=== Begin Enclosure ===

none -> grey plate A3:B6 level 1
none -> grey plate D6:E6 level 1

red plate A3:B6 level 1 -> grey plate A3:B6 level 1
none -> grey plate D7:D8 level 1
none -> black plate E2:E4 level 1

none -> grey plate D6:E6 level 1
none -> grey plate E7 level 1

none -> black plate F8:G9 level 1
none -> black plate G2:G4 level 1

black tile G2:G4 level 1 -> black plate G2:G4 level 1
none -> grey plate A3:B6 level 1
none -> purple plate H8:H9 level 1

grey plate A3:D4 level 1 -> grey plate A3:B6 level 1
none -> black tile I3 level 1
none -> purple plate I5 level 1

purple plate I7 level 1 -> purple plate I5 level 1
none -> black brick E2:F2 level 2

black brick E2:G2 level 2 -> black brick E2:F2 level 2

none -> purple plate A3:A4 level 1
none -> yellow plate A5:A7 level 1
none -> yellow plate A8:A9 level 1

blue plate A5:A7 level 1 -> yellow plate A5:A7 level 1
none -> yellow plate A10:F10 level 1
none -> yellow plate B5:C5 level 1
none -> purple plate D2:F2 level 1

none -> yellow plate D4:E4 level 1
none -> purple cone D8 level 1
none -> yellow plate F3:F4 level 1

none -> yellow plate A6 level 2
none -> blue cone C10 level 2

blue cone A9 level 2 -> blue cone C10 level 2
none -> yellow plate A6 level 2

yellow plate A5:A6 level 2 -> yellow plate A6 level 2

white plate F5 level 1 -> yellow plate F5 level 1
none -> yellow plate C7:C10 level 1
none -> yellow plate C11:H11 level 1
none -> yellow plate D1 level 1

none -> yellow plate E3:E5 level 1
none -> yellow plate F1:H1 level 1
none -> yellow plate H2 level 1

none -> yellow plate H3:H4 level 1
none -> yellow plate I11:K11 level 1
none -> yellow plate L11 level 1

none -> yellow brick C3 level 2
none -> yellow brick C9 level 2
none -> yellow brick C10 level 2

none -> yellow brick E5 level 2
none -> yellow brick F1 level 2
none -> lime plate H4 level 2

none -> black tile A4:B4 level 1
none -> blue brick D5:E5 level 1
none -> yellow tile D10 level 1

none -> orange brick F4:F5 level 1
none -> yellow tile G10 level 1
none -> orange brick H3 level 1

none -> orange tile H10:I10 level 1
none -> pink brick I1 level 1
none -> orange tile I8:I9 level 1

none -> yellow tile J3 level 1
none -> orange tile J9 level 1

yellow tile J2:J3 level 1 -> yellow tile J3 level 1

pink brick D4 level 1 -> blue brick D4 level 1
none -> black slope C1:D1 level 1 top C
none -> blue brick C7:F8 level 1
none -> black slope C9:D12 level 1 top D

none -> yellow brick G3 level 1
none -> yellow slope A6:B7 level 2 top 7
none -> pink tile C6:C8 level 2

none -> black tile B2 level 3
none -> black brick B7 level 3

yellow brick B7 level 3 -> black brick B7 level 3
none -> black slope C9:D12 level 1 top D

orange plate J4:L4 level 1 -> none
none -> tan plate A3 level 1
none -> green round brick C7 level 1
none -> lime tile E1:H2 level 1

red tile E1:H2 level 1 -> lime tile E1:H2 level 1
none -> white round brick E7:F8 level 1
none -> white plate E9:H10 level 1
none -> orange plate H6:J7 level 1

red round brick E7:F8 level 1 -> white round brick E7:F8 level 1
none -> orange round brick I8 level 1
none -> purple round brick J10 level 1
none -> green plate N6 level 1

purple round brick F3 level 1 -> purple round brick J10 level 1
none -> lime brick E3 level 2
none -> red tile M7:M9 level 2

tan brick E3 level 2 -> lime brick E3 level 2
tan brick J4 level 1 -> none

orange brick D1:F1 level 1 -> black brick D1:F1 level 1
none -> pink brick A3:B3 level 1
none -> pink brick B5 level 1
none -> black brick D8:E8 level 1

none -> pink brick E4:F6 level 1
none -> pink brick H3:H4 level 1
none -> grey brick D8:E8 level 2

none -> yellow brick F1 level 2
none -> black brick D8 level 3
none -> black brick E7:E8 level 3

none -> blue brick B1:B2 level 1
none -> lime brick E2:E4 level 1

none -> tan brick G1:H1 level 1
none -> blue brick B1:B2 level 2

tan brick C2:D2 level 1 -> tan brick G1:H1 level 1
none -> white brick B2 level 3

=== End Enclosure ===

> Task requirements: There is a line with "none -> lime plate H4 level 2" and a line with "none -> black brick D8 level 3" above. Copy exactly those two lines and all lines between them, with nothing else.

> Exercise solution:
none -> lime plate H4 level 2

none -> black tile A4:B4 level 1
none -> blue brick D5:E5 level 1
none -> yellow tile D10 level 1

none -> orange brick F4:F5 level 1
none -> yellow tile G10 level 1
none -> orange brick H3 level 1

none -> orange tile H10:I10 level 1
none -> pink brick I1 level 1
none -> orange tile I8:I9 level 1

none -> yellow tile J3 level 1
none -> orange tile J9 level 1

yellow tile J2:J3 level 1 -> yellow tile J3 level 1

pink brick D4 level 1 -> blue brick D4 level 1
none -> black slope C1:D1 level 1 top C
none -> blue brick C7:F8 level 1
none -> black slope C9:D12 level 1 top D

none -> yellow brick G3 level 1
none -> yellow slope A6:B7 level 2 top 7
none -> pink tile C6:C8 level 2

none -> black tile B2 level 3
none -> black brick B7 level 3

yellow brick B7 level 3 -> black brick B7 level 3
none -> black slope C9:D12 level 1 top D

orange plate J4:L4 level 1 -> none
none -> tan plate A3 level 1
none -> green round brick C7 level 1
none -> lime tile E1:H2 level 1

red tile E1:H2 level 1 -> lime tile E1:H2 level 1
none -> white round brick E7:F8 level 1
none -> white plate E9:H10 level 1
none -> orange plate H6:J7 level 1

red round brick E7:F8 level 1 -> white round brick E7:F8 level 1
none -> orange round brick I8 level 1
none -> purple round brick J10 level 1
none -> green plate N6 level 1

purple round brick F3 level 1 -> purple round brick J10 level 1
none -> lime brick E3 level 2
none -> red tile M7:M9 level 2

tan brick E3 level 2 -> lime brick E3 level 2
tan brick J4 level 1 -> none

orange brick D1:F1 level 1 -> black brick D1:F1 level 1
none -> pink brick A3:B3 level 1
none -> pink brick B5 level 1
none -> black brick D8:E8 level 1

none -> pink brick E4:F6 level 1
none -> pink brick H3:H4 level 1
none -> grey brick D8:E8 level 2

none -> yellow brick F1 level 2
none -> black brick D8 level 3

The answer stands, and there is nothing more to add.